= Beginning of Section =
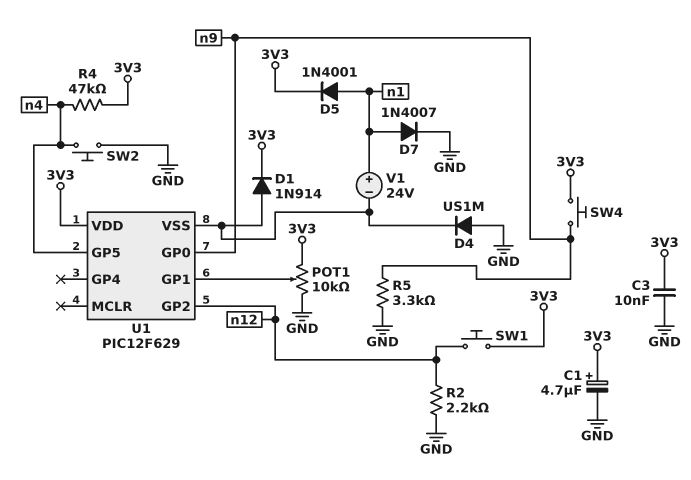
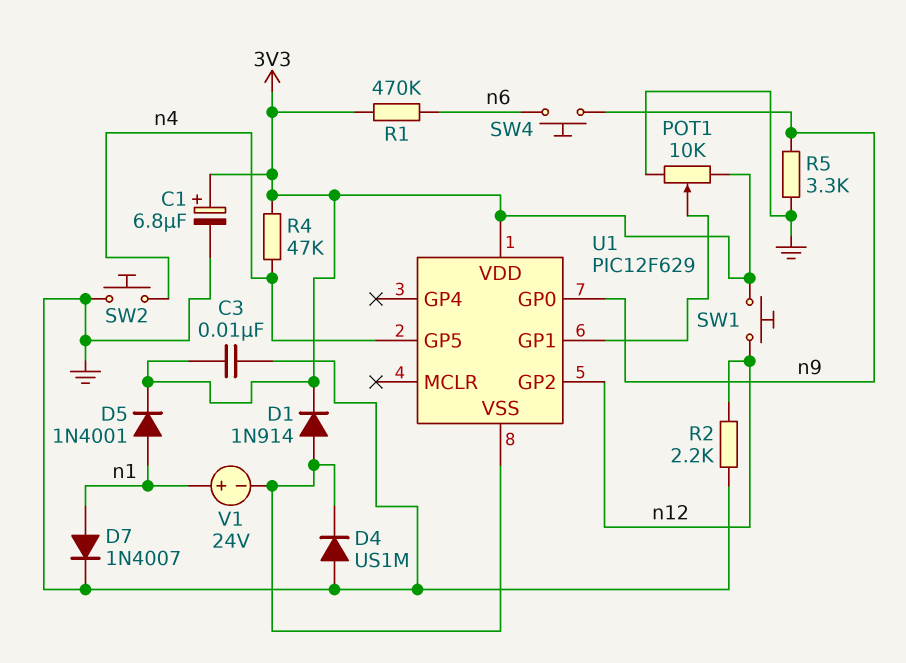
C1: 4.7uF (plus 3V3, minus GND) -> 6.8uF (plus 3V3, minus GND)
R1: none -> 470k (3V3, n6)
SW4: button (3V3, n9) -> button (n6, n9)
= End of Section =
= Beginning of Section =
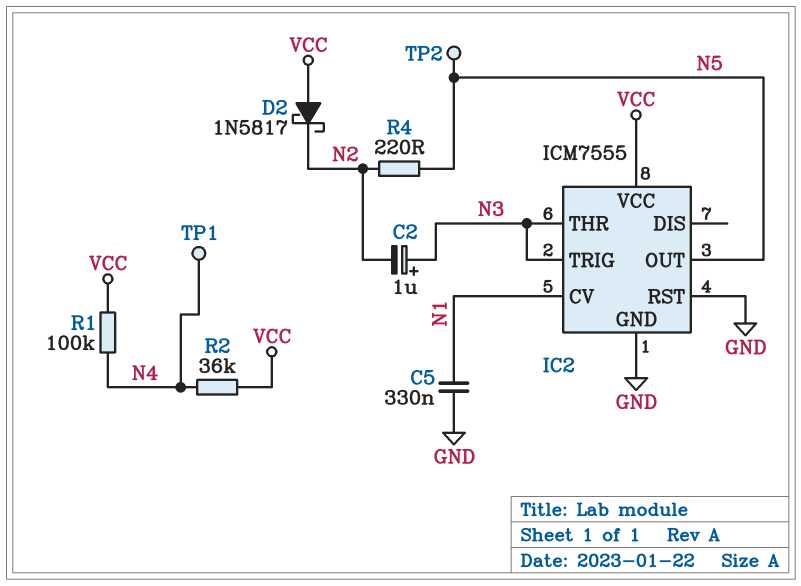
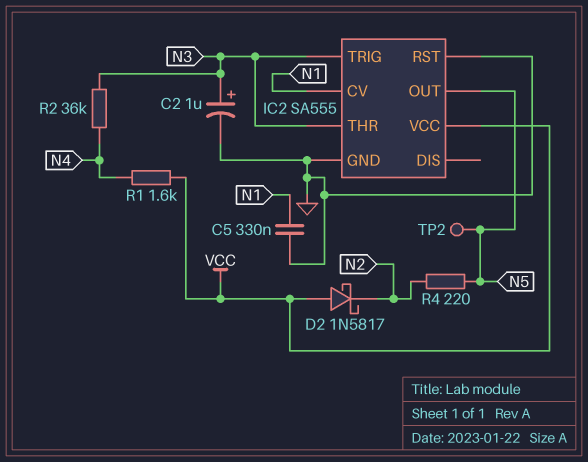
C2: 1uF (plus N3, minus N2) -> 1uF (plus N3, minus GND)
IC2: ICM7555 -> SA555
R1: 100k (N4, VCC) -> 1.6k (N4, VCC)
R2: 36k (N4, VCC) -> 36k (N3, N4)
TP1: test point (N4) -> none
= End of Section =
= Beginning of Section =
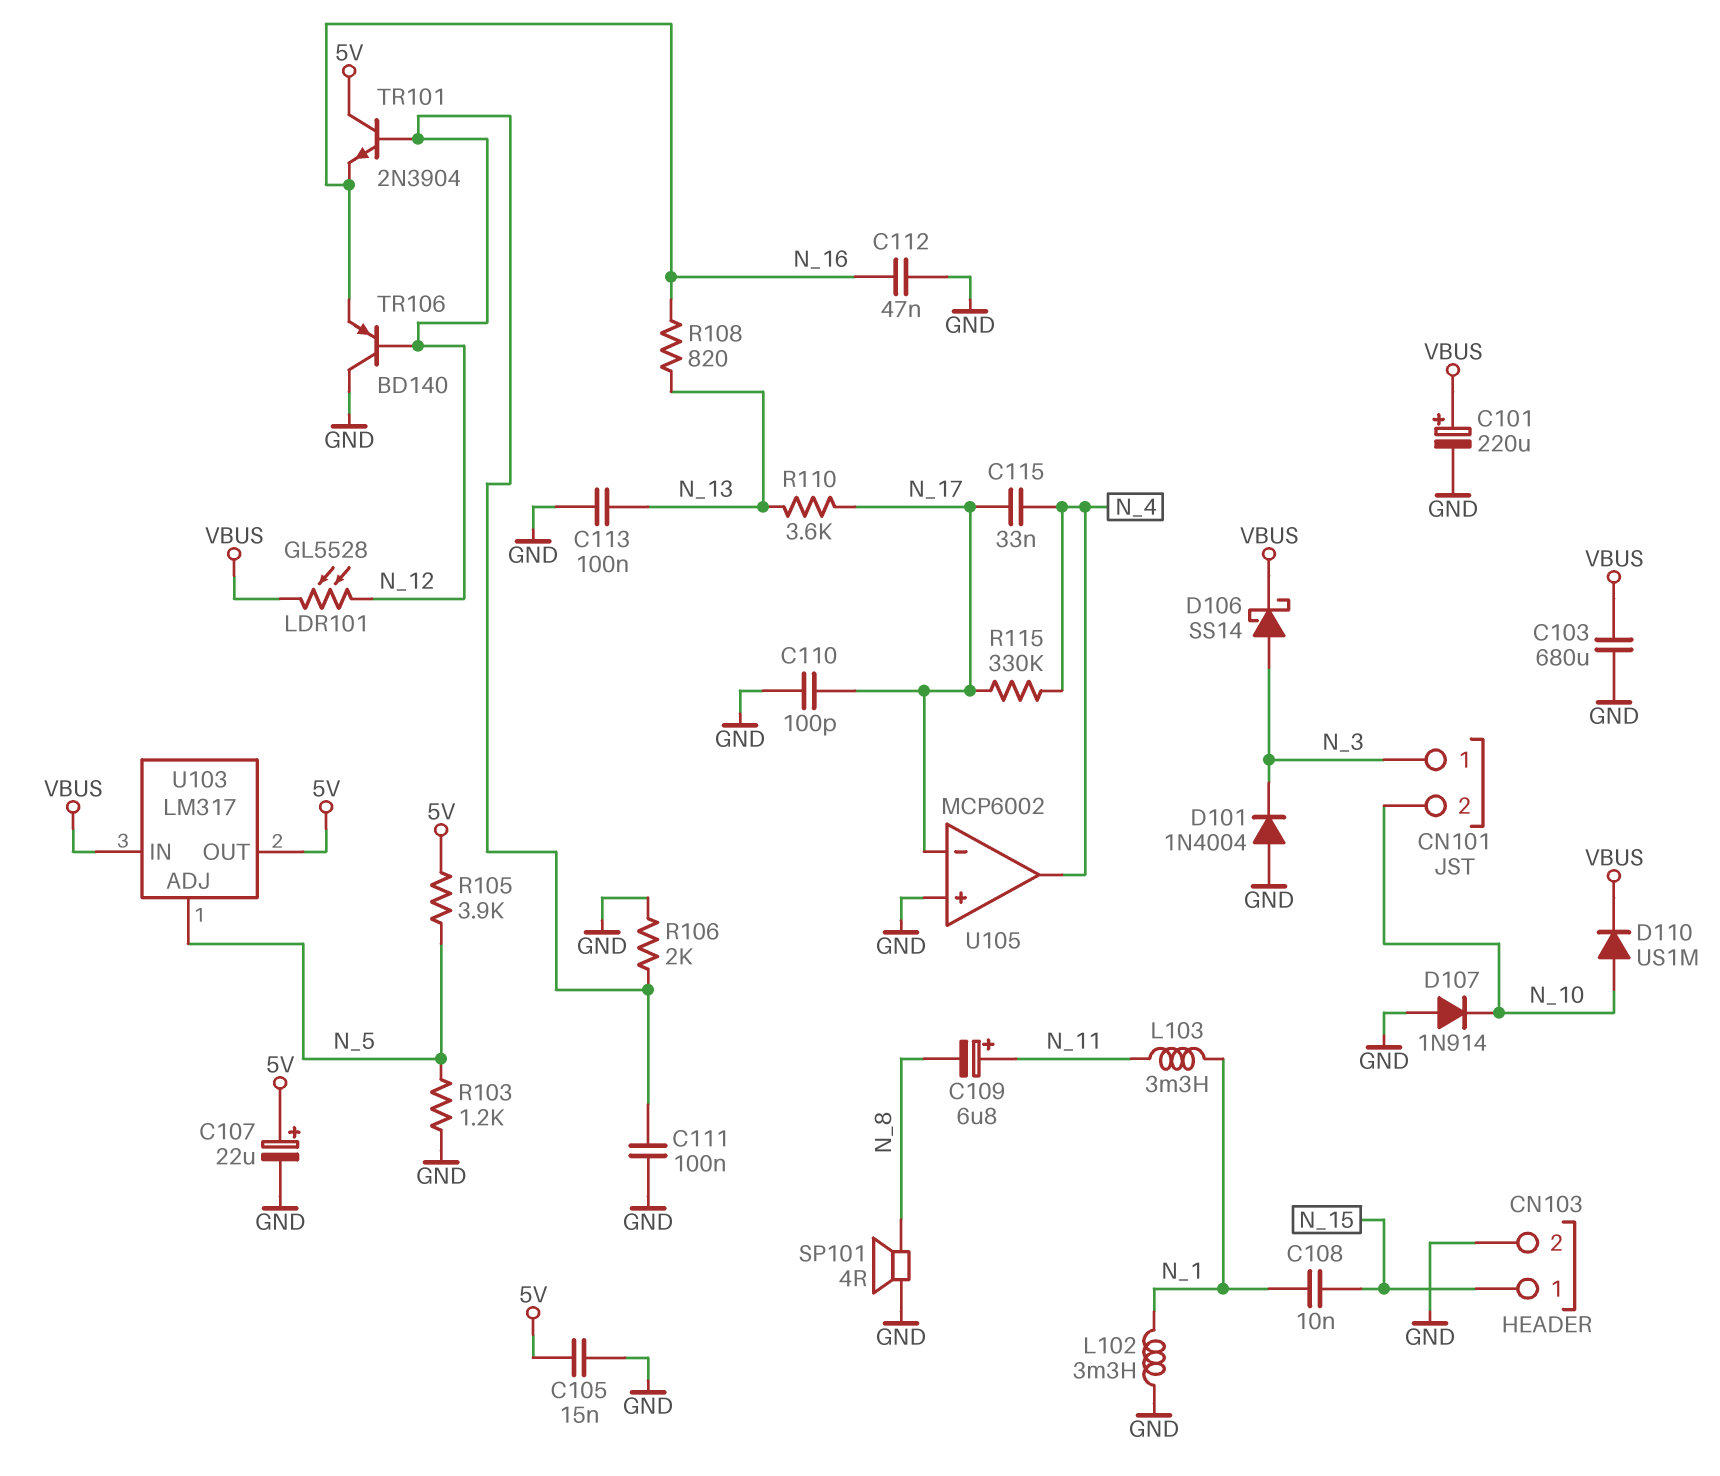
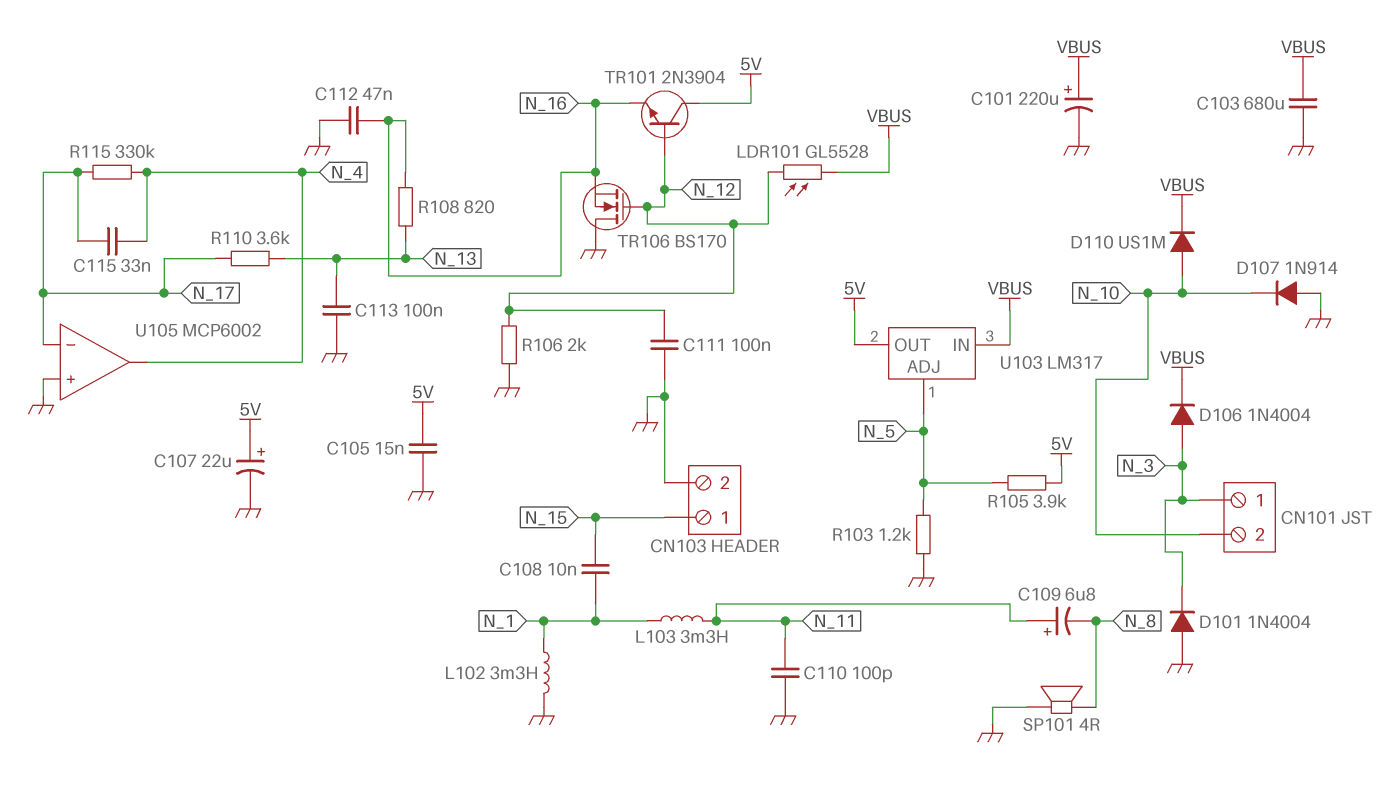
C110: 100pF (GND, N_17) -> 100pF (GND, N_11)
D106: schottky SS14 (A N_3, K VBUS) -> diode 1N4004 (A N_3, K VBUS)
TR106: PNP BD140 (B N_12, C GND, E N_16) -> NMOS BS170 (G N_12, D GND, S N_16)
= End of Section =
» **Brief**: Your answer should be the lines above from the one containing "C1: 4.7uF (plus" through the one containing "SW4: button (3V3, n9) -> button (n6, n9)", copied exactly and with both ends kept.

» **The completed task**:
C1: 4.7uF (plus 3V3, minus GND) -> 6.8uF (plus 3V3, minus GND)
R1: none -> 470k (3V3, n6)
SW4: button (3V3, n9) -> button (n6, n9)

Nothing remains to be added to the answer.